■ **What the exercise asks**:
Write out the data below in full, unchanged, minus the images.
*** Dataset content Section Begins ***
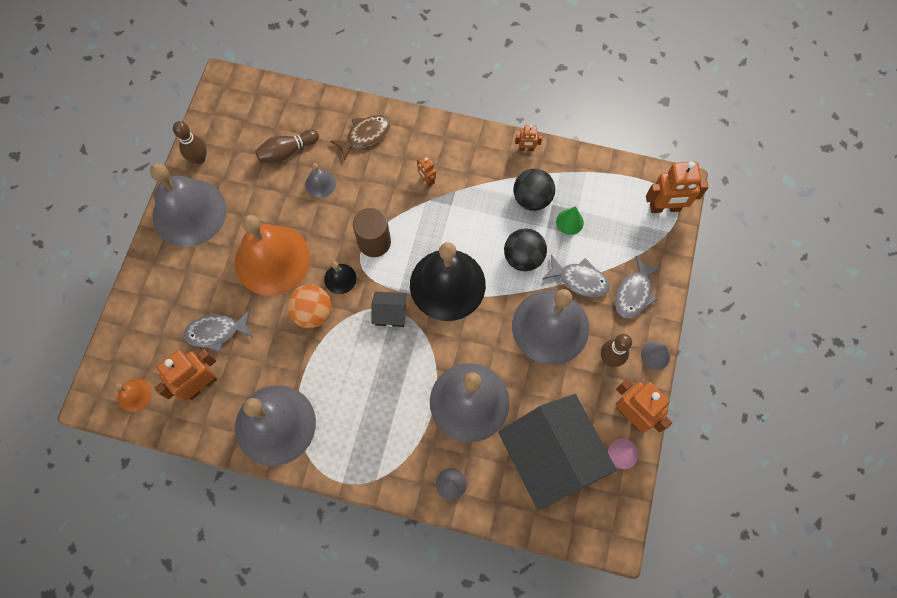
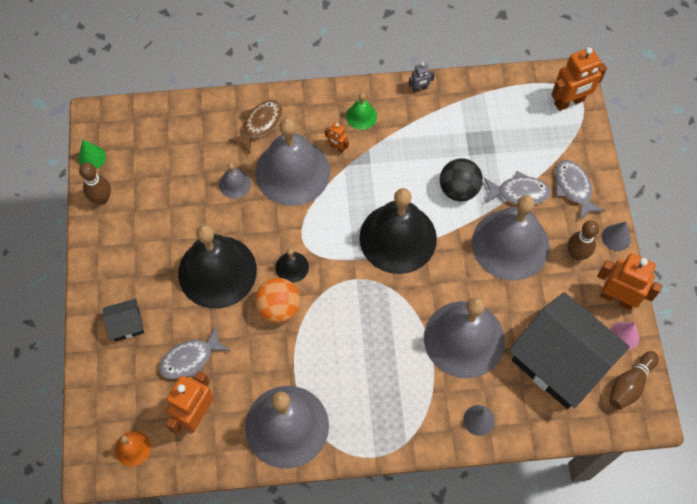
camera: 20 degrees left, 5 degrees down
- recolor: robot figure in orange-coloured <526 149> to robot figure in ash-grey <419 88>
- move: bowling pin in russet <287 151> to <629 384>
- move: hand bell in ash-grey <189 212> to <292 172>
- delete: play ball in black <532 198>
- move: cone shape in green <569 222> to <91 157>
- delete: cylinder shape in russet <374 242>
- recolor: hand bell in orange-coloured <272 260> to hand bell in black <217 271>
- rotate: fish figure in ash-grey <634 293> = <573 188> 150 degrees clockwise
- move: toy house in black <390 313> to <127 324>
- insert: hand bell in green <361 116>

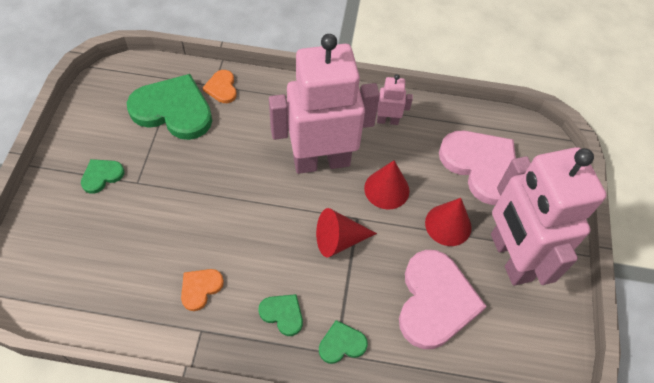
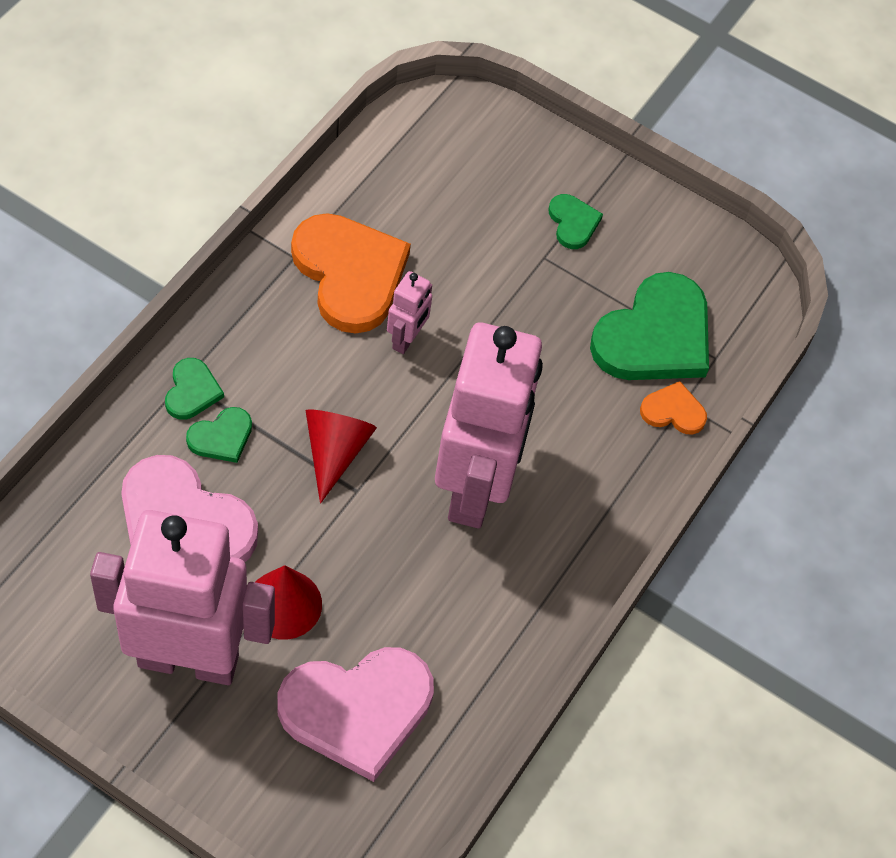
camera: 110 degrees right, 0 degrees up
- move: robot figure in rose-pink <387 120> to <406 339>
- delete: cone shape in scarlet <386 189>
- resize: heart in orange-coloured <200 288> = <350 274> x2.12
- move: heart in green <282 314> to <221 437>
*** Dataset content Section Ends ***
■ **Reply to the exercise**:
camera: 20 degrees left, 5 degrees down
- recolor: robot figure in orange-coloured <526 149> to robot figure in ash-grey <419 88>
- move: bowling pin in russet <287 151> to <629 384>
- move: hand bell in ash-grey <189 212> to <292 172>
- delete: play ball in black <532 198>
- move: cone shape in green <569 222> to <91 157>
- delete: cylinder shape in russet <374 242>
- recolor: hand bell in orange-coloured <272 260> to hand bell in black <217 271>
- rotate: fish figure in ash-grey <634 293> = <573 188> 150 degrees clockwise
- move: toy house in black <390 313> to <127 324>
- insert: hand bell in green <361 116>

camera: 110 degrees right, 0 degrees up
- move: robot figure in rose-pink <387 120> to <406 339>
- delete: cone shape in scarlet <386 189>
- resize: heart in orange-coloured <200 288> = <350 274> x2.12
- move: heart in green <282 314> to <221 437>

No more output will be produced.